#### Task
With the pictures omitted, transcribe each line below exactly as it is.

#### Source data
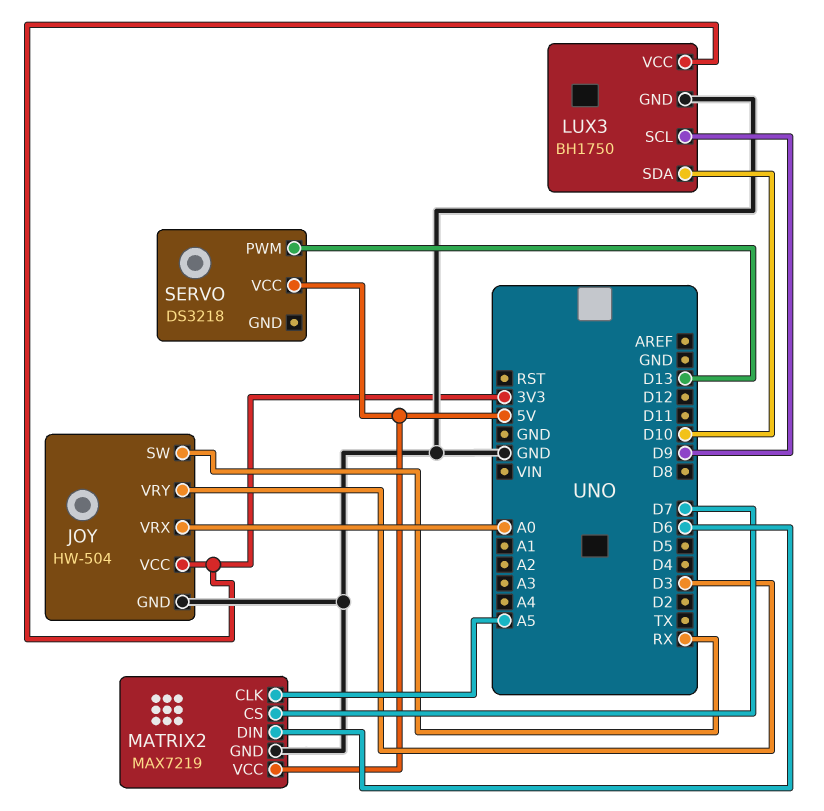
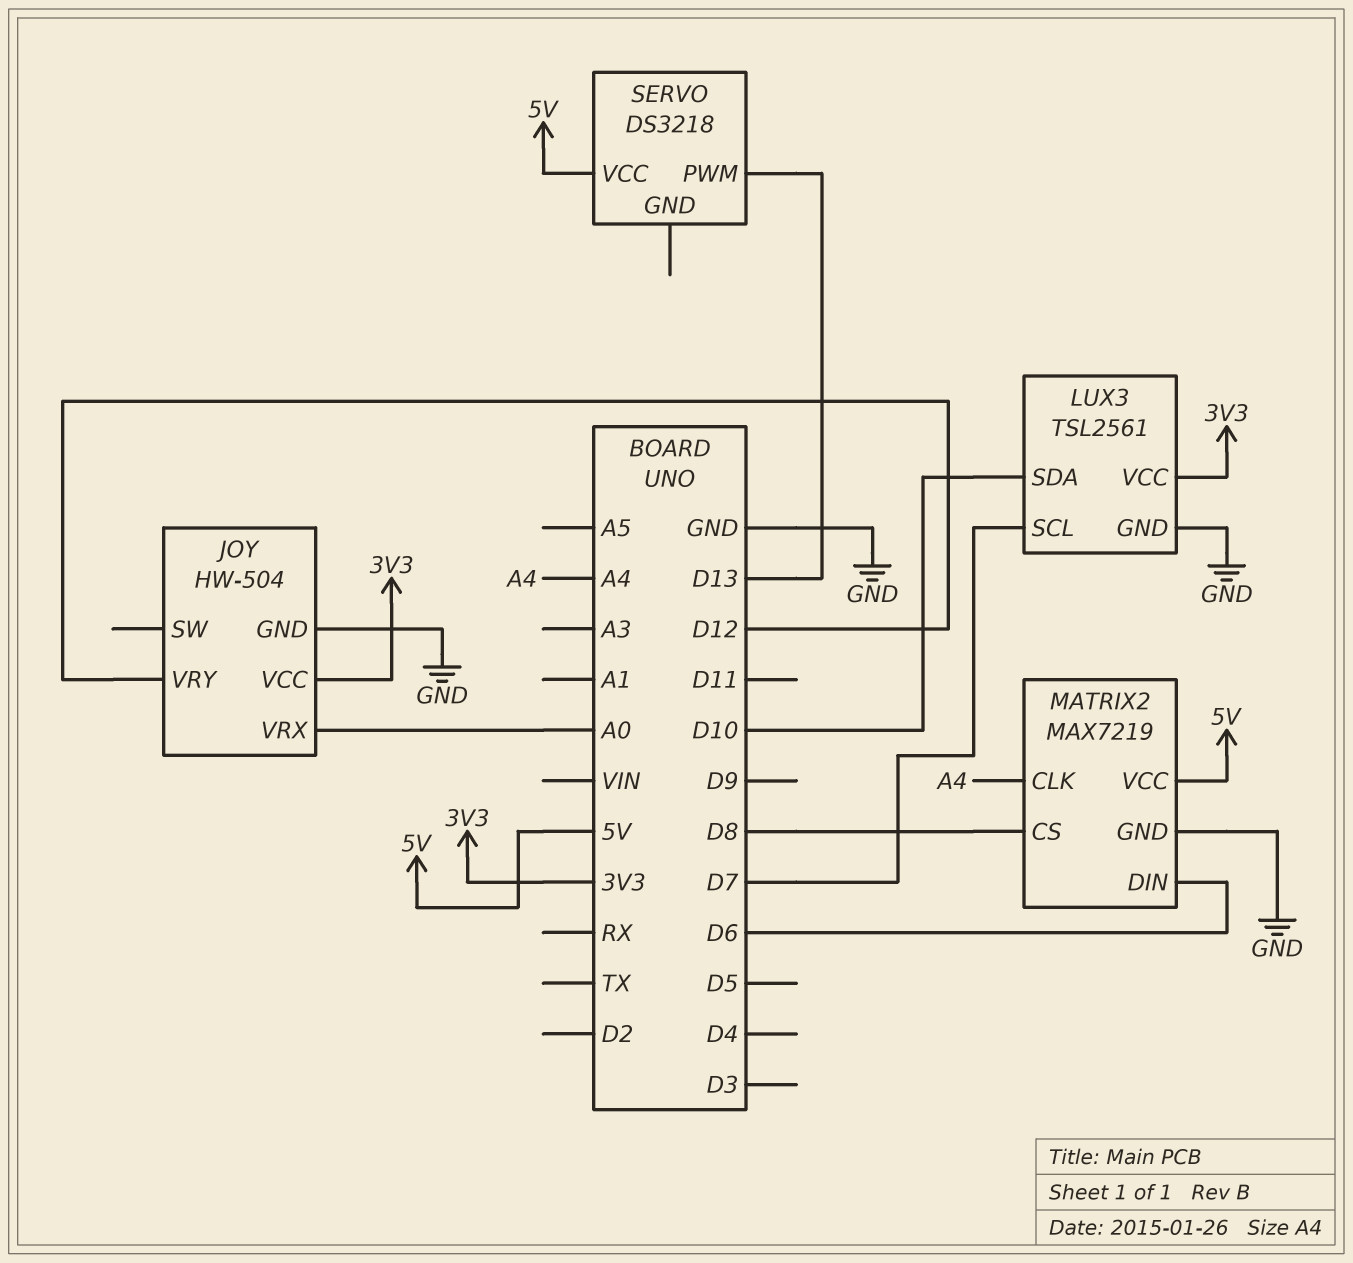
JOY pin SW: RX -> none
JOY pin VRY: D3 -> D12
LUX3: BH1750 -> TSL2561
LUX3 pin SCL: D9 -> D7
MATRIX2 pin CLK: A5 -> A4
MATRIX2 pin CS: D7 -> D8

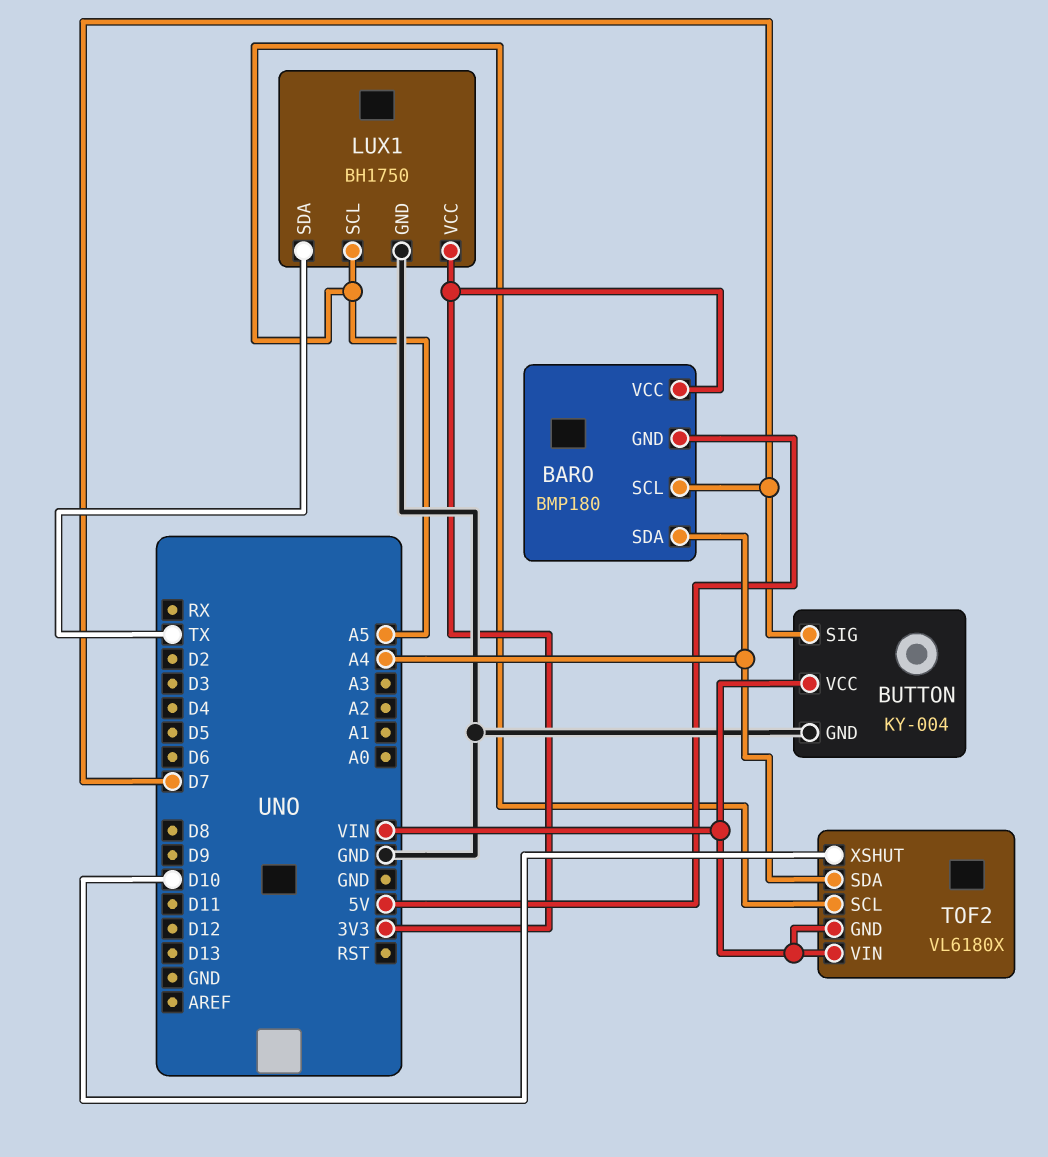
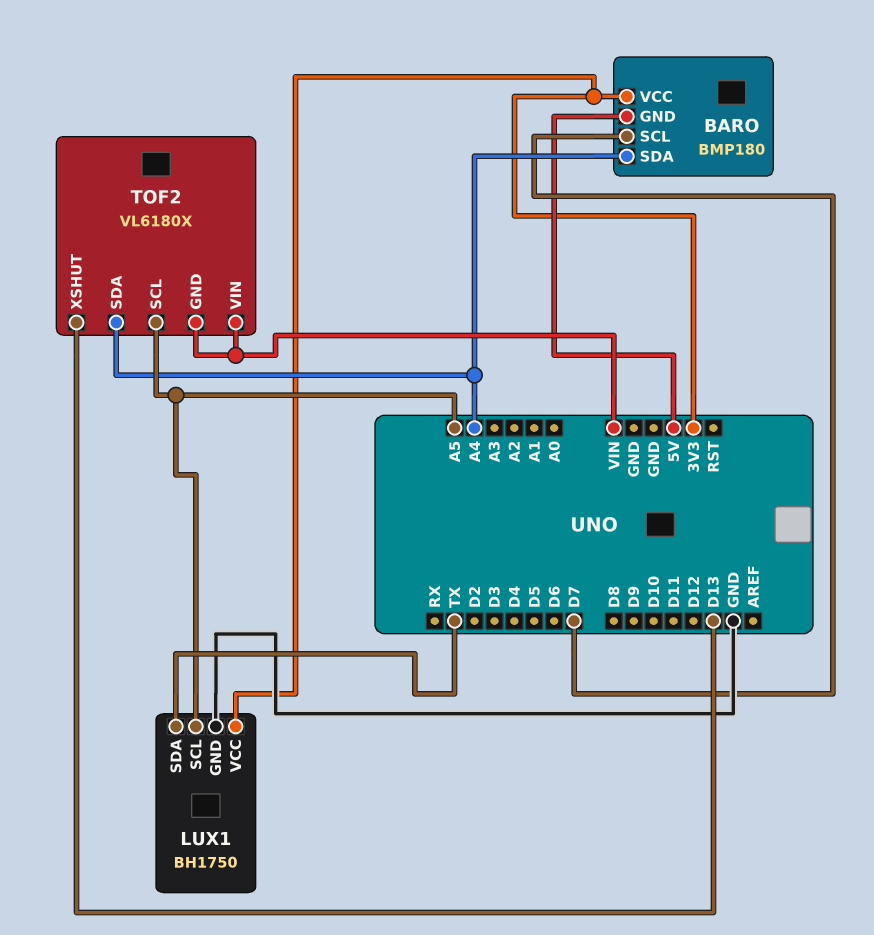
BUTTON: KY-004 -> none
BUTTON pin GND: GND -> none
BUTTON pin SIG: D7 -> none
BUTTON pin VCC: VIN -> none
TOF2 pin XSHUT: D10 -> D13

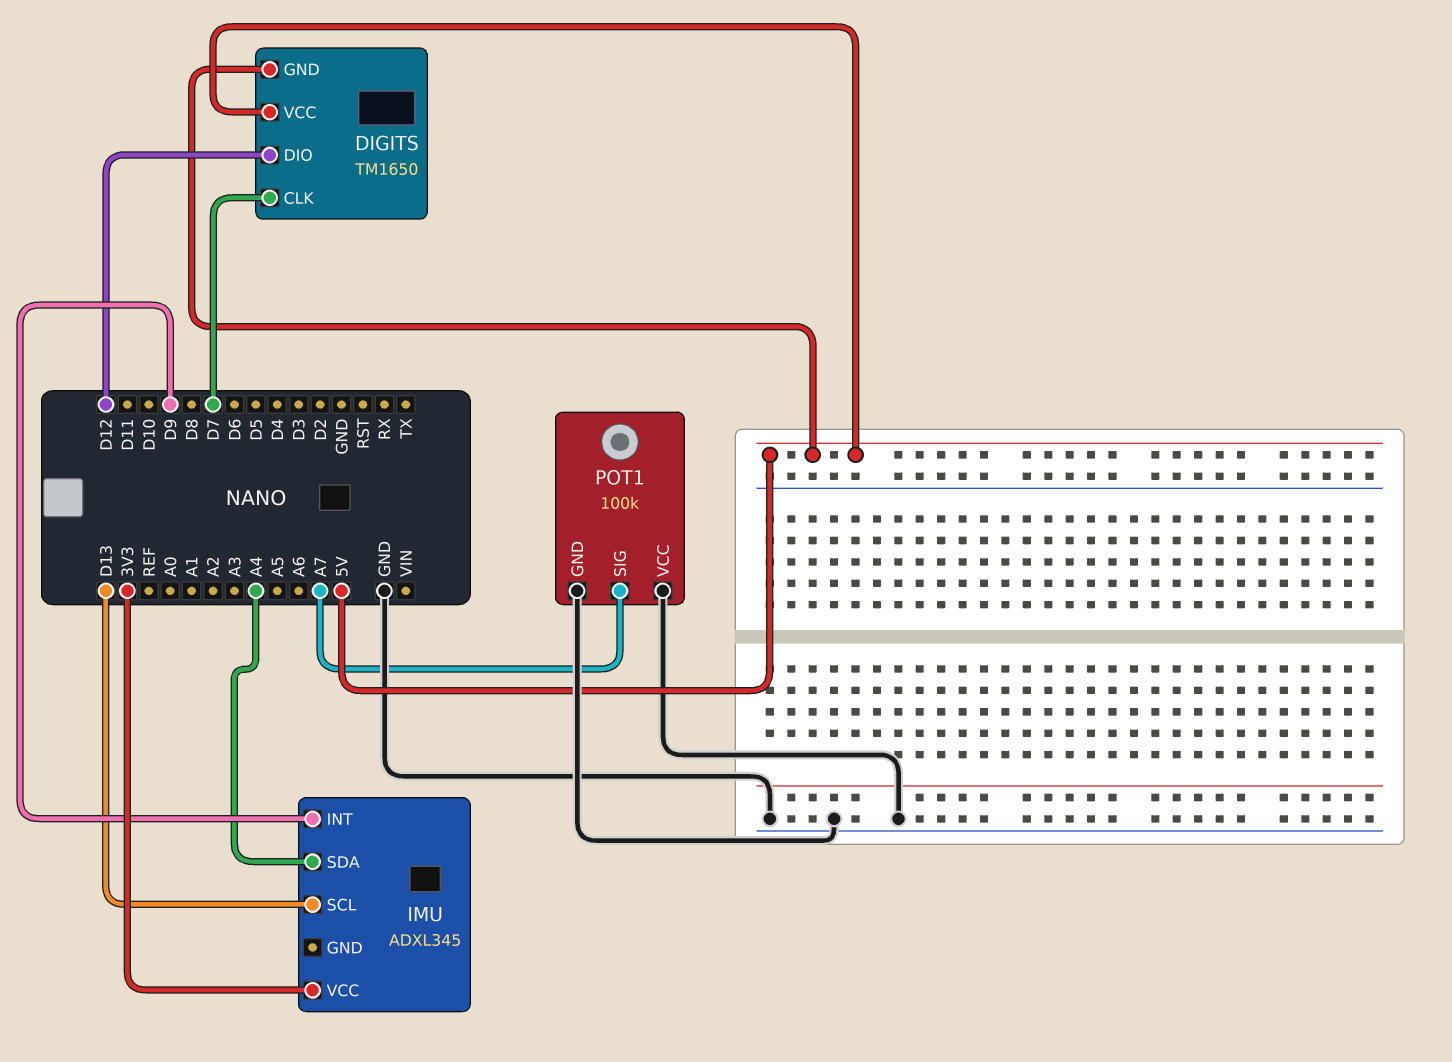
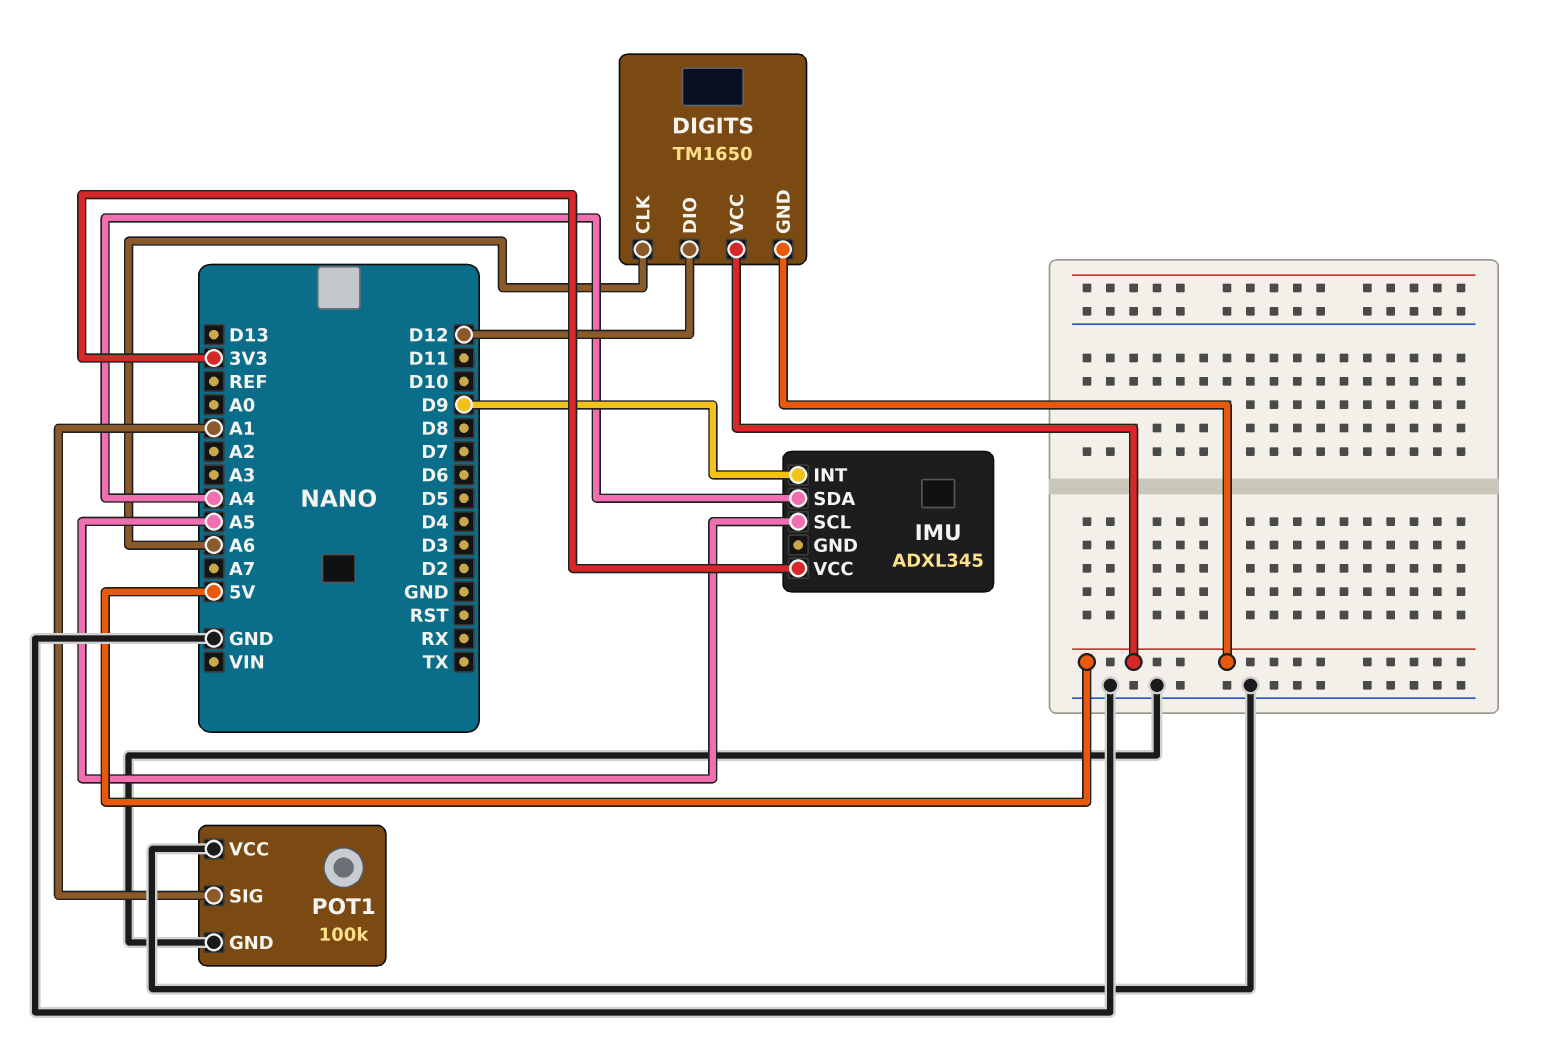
DIGITS pin CLK: D7 -> A6
IMU pin SCL: D13 -> A5
POT1 pin SIG: A7 -> A1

#### Solution for this exercise
JOY pin SW: RX -> none
JOY pin VRY: D3 -> D12
LUX3: BH1750 -> TSL2561
LUX3 pin SCL: D9 -> D7
MATRIX2 pin CLK: A5 -> A4
MATRIX2 pin CS: D7 -> D8

BUTTON: KY-004 -> none
BUTTON pin GND: GND -> none
BUTTON pin SIG: D7 -> none
BUTTON pin VCC: VIN -> none
TOF2 pin XSHUT: D10 -> D13

DIGITS pin CLK: D7 -> A6
IMU pin SCL: D13 -> A5
POT1 pin SIG: A7 -> A1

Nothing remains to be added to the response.